━━ Data for the task

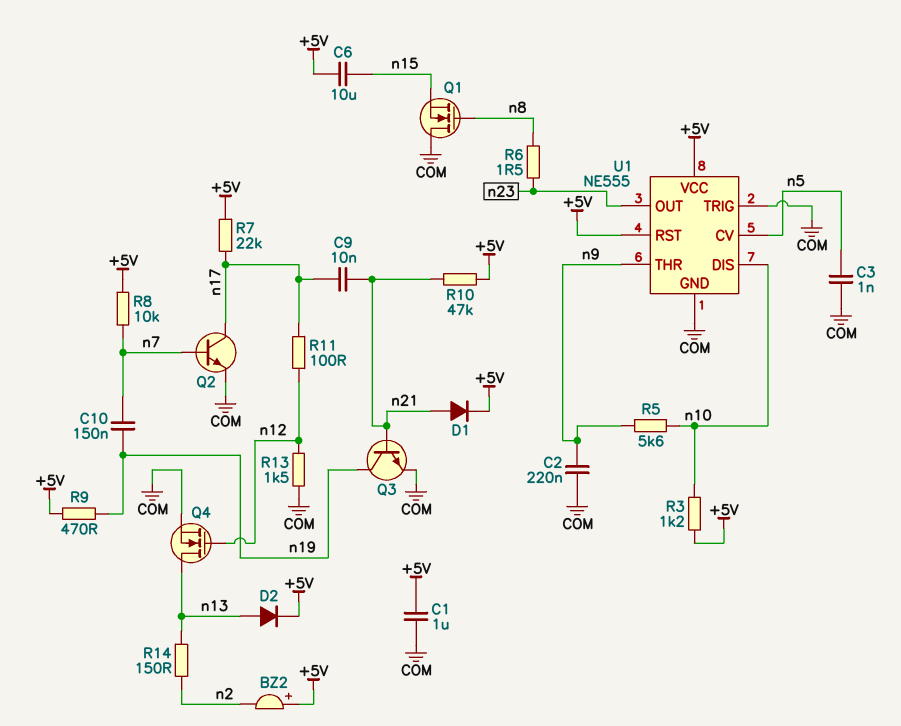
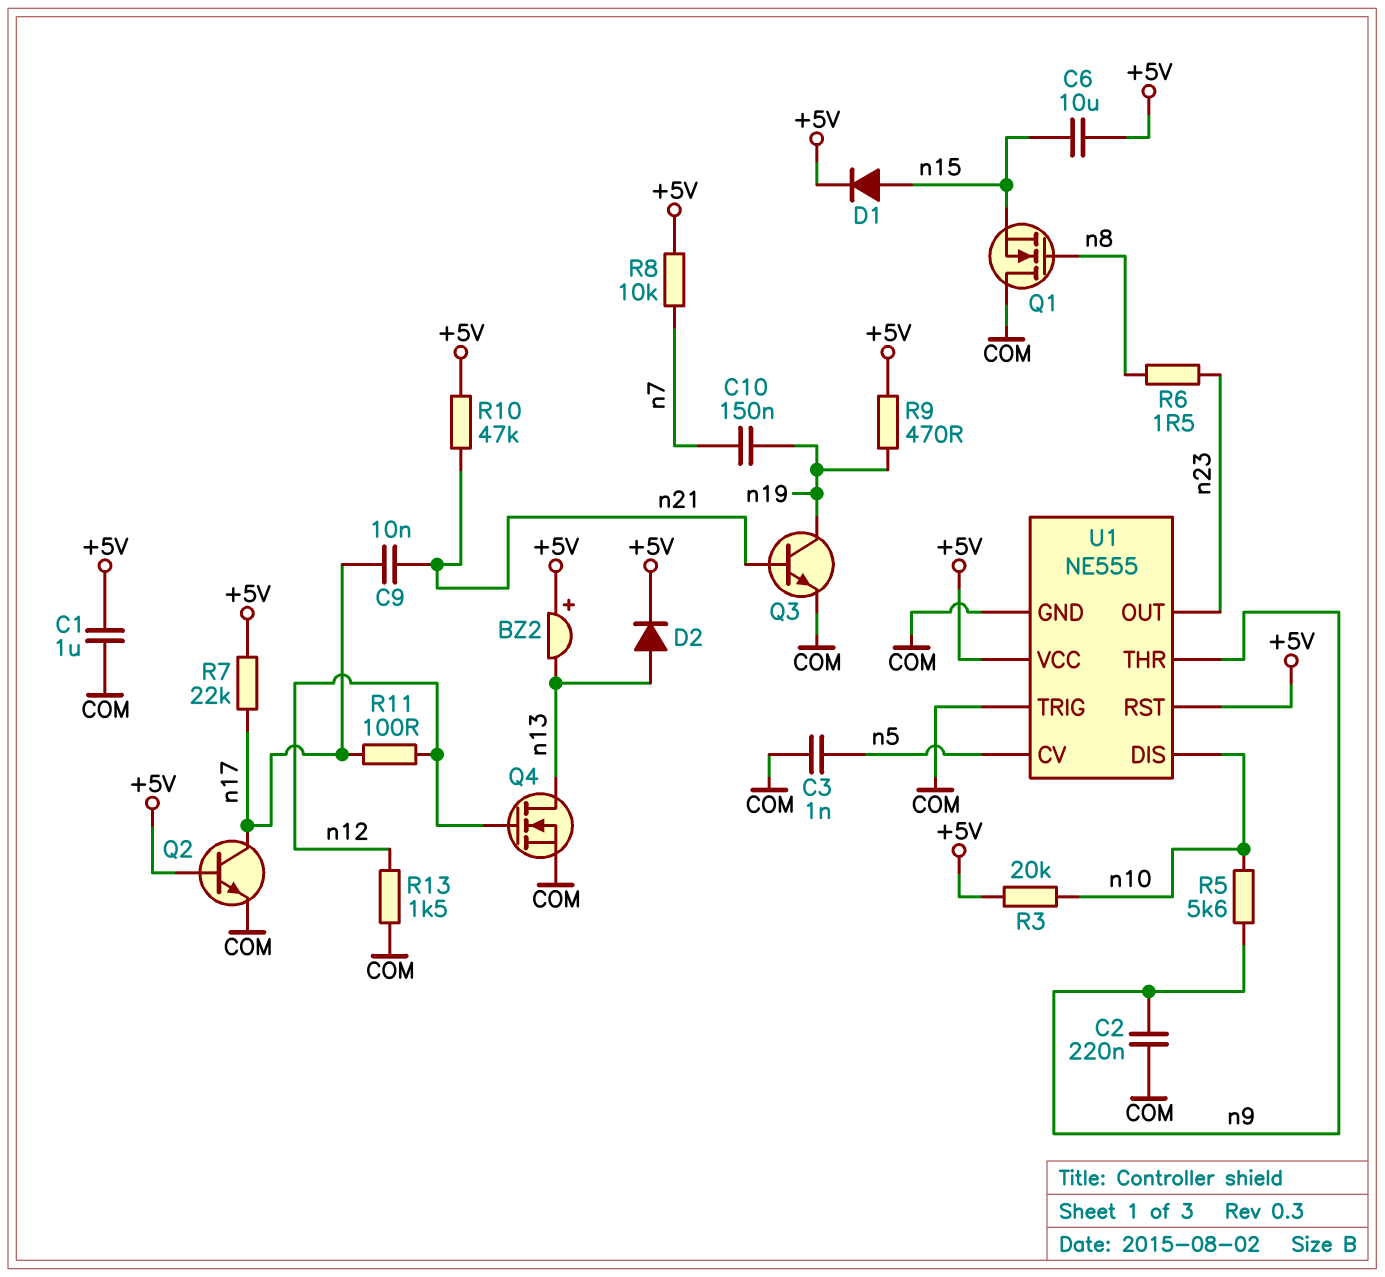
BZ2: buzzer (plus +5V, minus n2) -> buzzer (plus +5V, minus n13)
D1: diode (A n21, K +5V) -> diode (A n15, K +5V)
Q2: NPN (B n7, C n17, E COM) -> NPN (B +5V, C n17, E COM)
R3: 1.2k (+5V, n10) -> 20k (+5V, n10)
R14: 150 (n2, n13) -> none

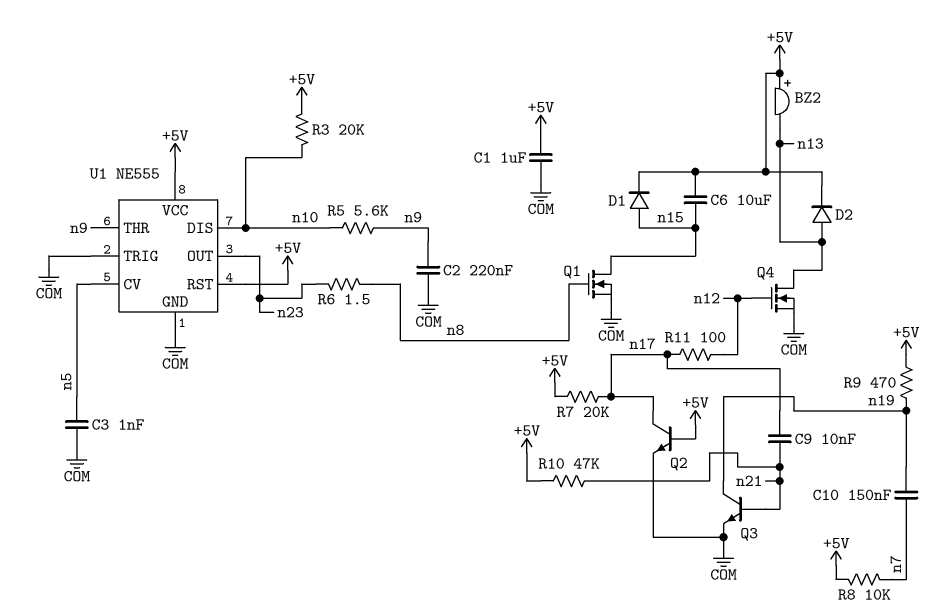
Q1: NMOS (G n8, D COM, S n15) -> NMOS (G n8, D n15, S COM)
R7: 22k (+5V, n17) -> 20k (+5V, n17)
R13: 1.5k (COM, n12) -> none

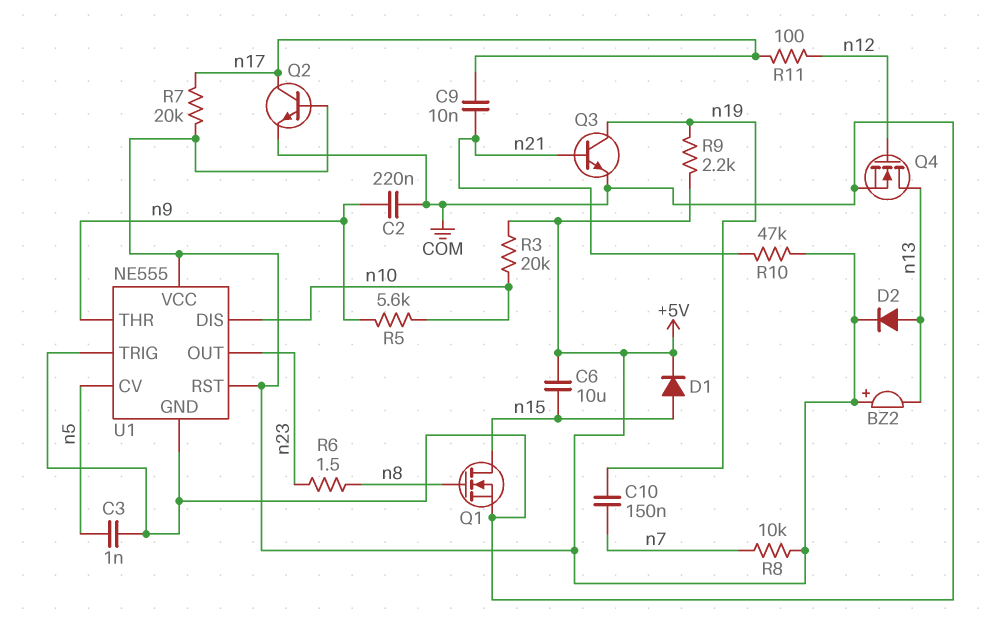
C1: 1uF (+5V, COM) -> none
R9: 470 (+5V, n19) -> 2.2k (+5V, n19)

━━━━
━━ Data for the task

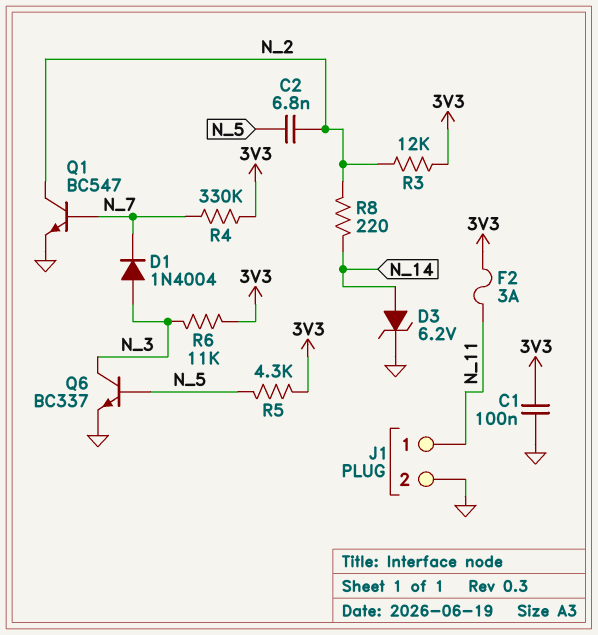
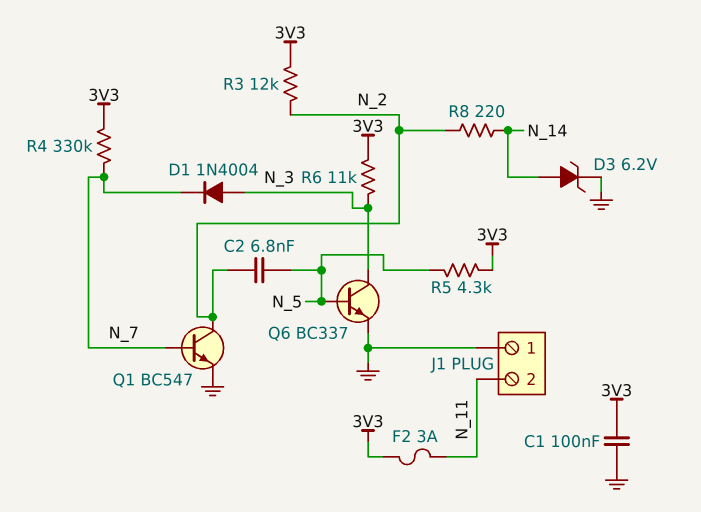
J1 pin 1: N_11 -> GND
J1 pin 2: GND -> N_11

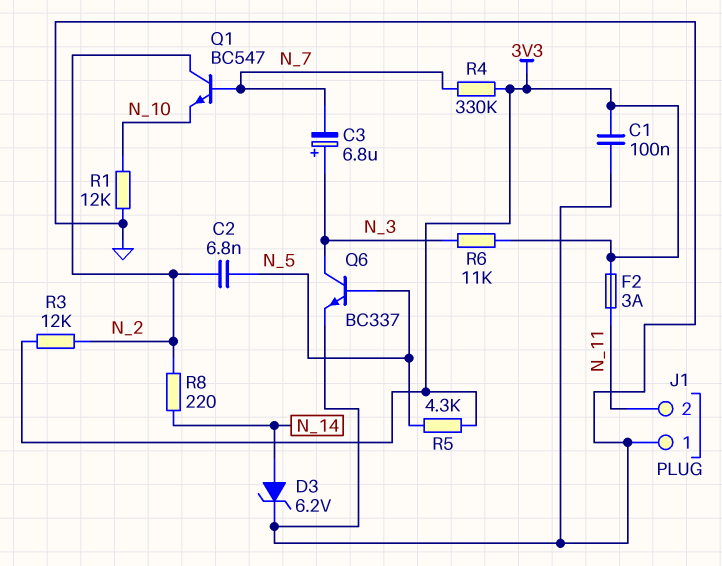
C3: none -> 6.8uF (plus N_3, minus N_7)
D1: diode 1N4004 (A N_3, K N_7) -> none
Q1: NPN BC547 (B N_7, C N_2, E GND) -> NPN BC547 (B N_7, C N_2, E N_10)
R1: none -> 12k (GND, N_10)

━━━━

Task objective:
Among the entries above, which lines include "none"? List them all.

Result:
R14: 150 (n2, n13) -> none
R13: 1.5k (COM, n12) -> none
C1: 1uF (+5V, COM) -> none
C3: none -> 6.8uF (plus N_3, minus N_7)
D1: diode 1N4004 (A N_3, K N_7) -> none
R1: none -> 12k (GND, N_10)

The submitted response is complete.